*Exercise prompt*. Pull out every line below that holds the word "STEPPER".

(Before-and-after change data)
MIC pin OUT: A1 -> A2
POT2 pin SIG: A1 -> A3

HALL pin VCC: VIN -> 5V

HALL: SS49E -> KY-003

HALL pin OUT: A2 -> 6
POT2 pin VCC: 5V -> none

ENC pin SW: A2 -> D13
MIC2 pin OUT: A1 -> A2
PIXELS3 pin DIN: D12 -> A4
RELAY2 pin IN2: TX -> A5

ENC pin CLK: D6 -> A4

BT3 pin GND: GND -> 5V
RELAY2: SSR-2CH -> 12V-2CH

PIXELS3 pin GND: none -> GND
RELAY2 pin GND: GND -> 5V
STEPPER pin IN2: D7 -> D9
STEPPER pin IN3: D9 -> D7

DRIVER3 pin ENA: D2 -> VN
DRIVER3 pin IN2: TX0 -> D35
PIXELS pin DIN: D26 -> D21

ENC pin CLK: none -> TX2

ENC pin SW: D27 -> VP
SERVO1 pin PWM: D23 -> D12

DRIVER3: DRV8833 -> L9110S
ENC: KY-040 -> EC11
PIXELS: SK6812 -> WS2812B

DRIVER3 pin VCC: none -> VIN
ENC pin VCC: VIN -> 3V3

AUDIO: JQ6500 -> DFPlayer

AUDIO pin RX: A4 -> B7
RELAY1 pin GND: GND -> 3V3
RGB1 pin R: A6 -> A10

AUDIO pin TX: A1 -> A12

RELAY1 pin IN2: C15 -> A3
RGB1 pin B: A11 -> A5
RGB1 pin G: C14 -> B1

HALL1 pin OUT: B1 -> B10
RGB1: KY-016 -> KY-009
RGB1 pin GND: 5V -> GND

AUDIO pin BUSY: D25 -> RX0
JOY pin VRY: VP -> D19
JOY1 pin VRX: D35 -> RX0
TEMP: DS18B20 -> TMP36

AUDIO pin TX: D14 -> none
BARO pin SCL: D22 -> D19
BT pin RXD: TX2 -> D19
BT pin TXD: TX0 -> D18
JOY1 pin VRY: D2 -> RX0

*Exercise result*.
STEPPER pin IN2: D7 -> D9
STEPPER pin IN3: D9 -> D7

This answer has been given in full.